GIVEN RECORDS
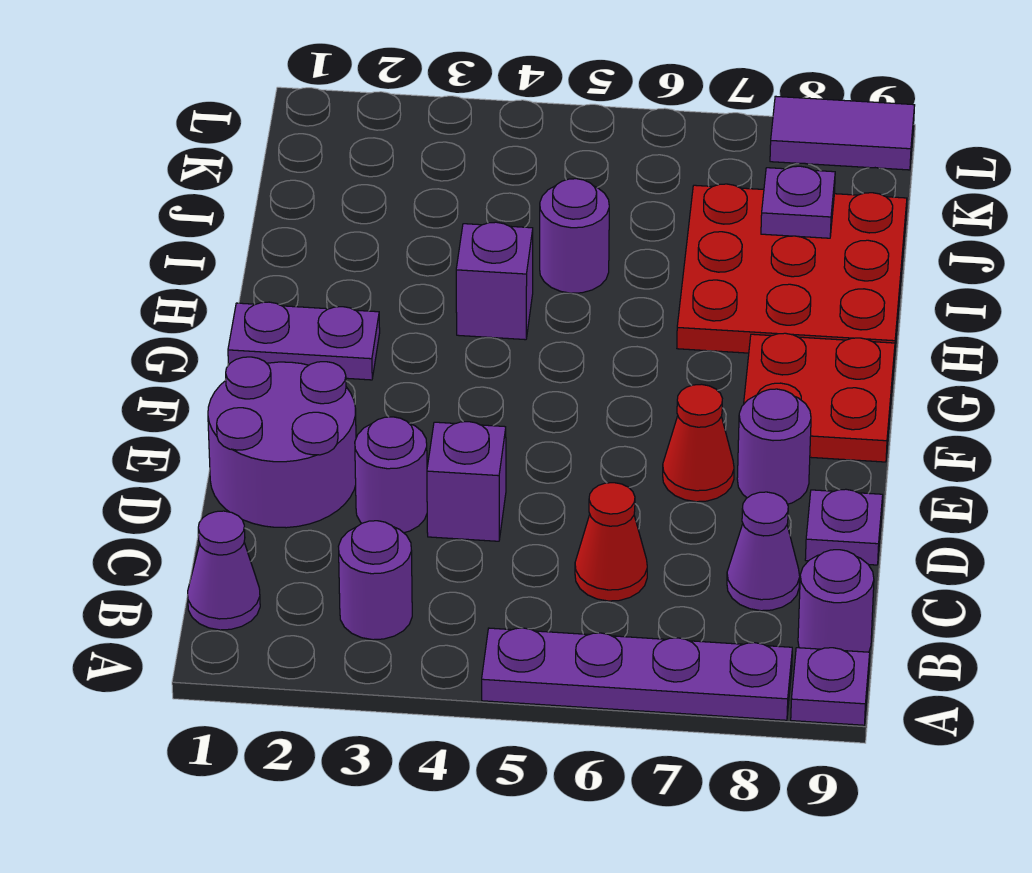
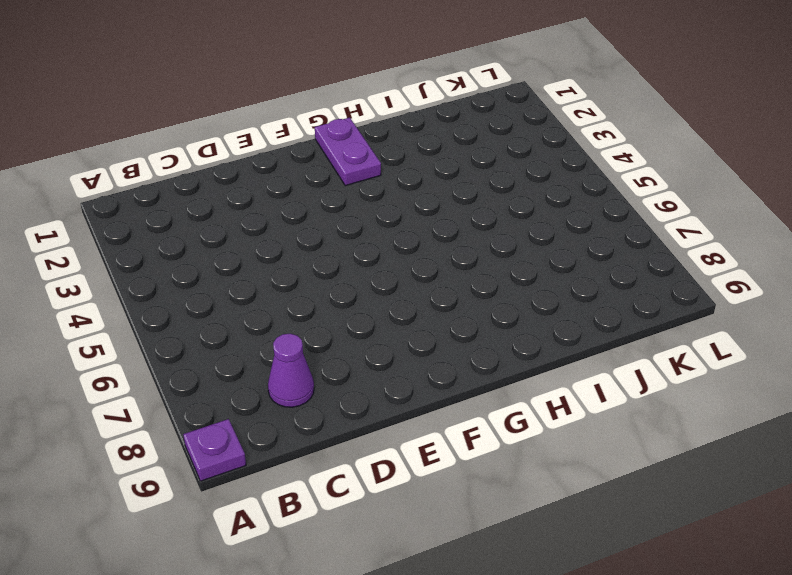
none -> purple plate A5:A8 level 1
none -> purple cone B1 level 1
none -> purple round brick B3 level 1

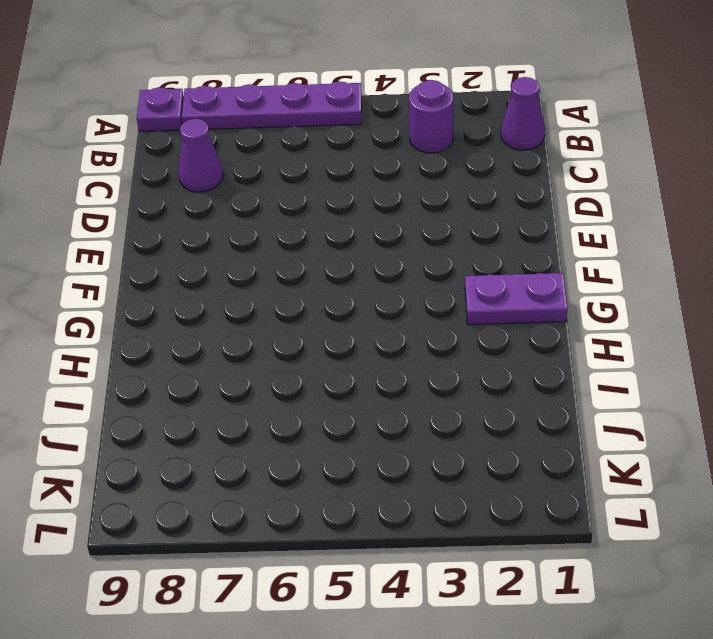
none -> purple round brick B9 level 1
none -> red cone C6 level 1
none -> purple round brick D1:E2 level 1

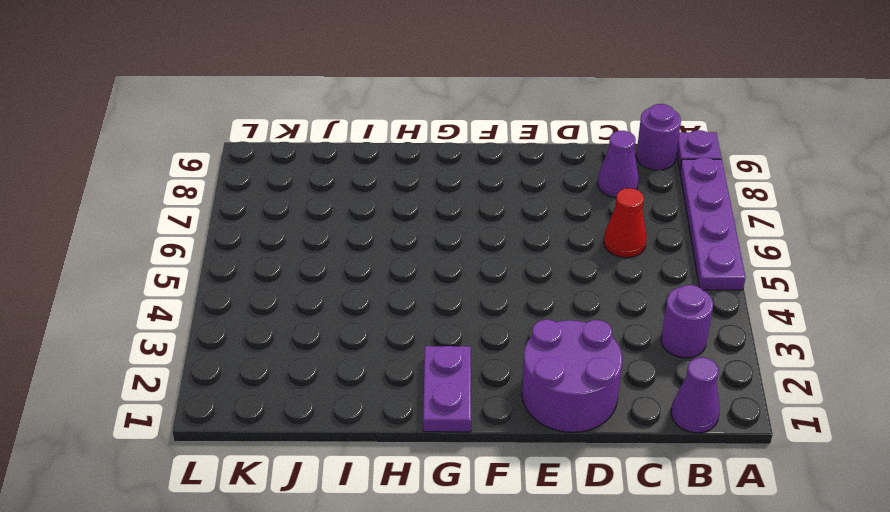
none -> purple round brick D3 level 1
none -> purple brick D4 level 1
none -> purple plate D9 level 1

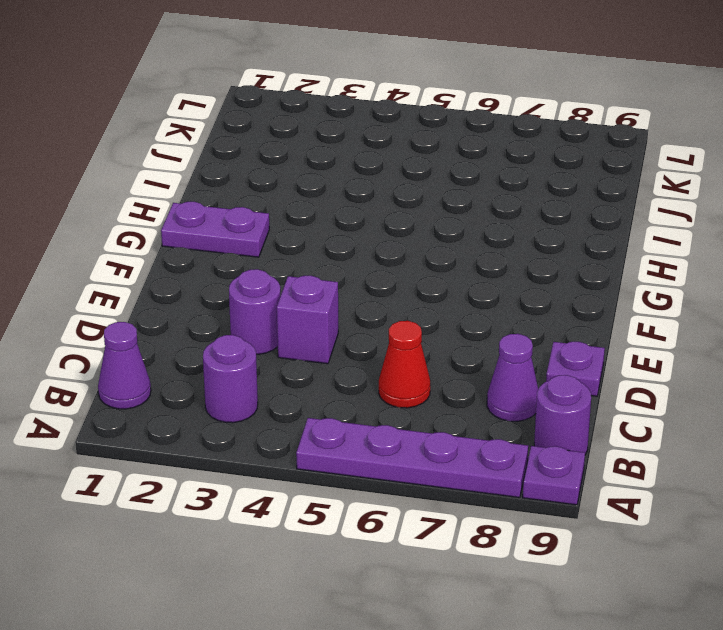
none -> purple round brick D1:E2 level 1
none -> red cone E7 level 1
none -> purple round brick E8 level 1

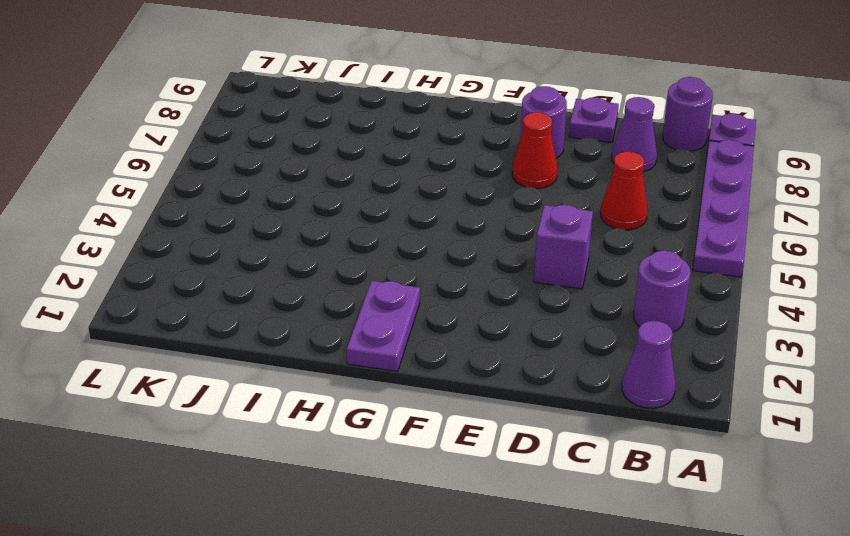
none -> purple round brick D1:E2 level 1
none -> purple round brick D3 level 1
none -> red plate F8:G9 level 1

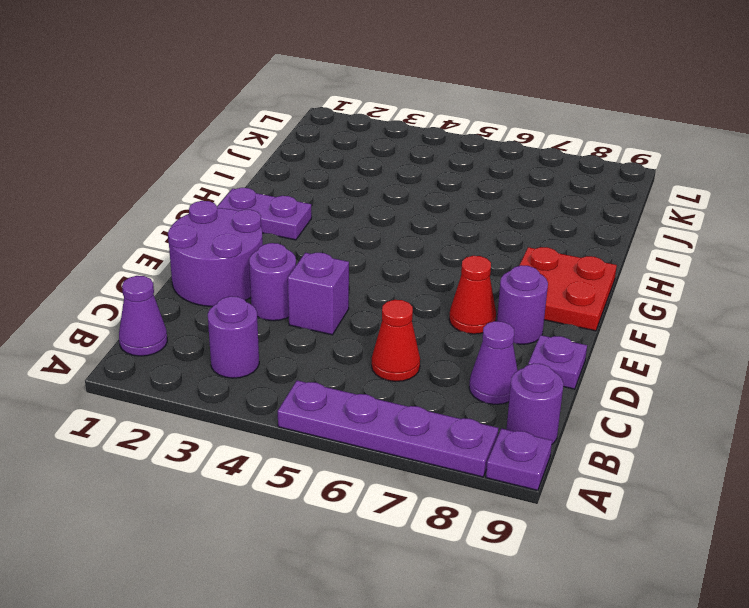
none -> purple brick H4 level 1
none -> red plate H7:J9 level 1
none -> purple round brick I5 level 1

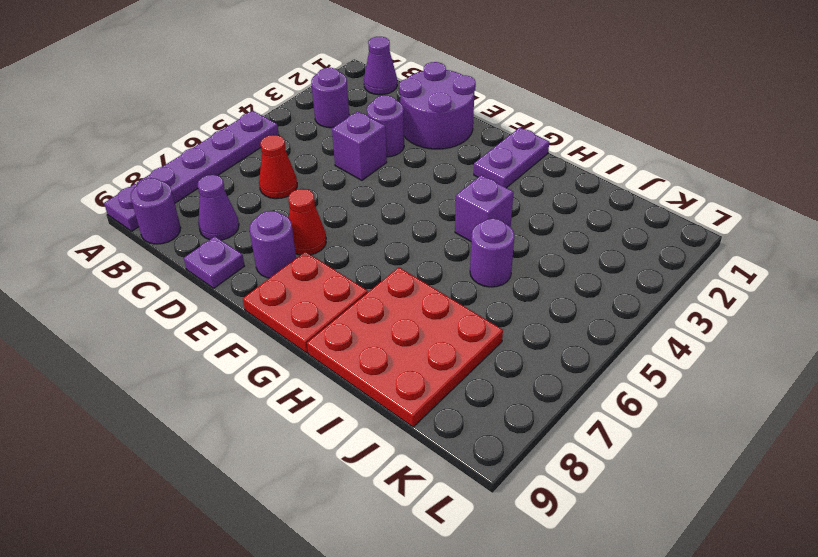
none -> purple tile L8:L9 level 1
none -> purple plate J8 level 2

AIM OF THE TASK
Pick out and copy the lines of the material that include the word "plate".

PROBLEM SOLUTION
none -> purple plate A5:A8 level 1
none -> purple plate D9 level 1
none -> red plate F8:G9 level 1
none -> red plate H7:J9 level 1
none -> purple plate J8 level 2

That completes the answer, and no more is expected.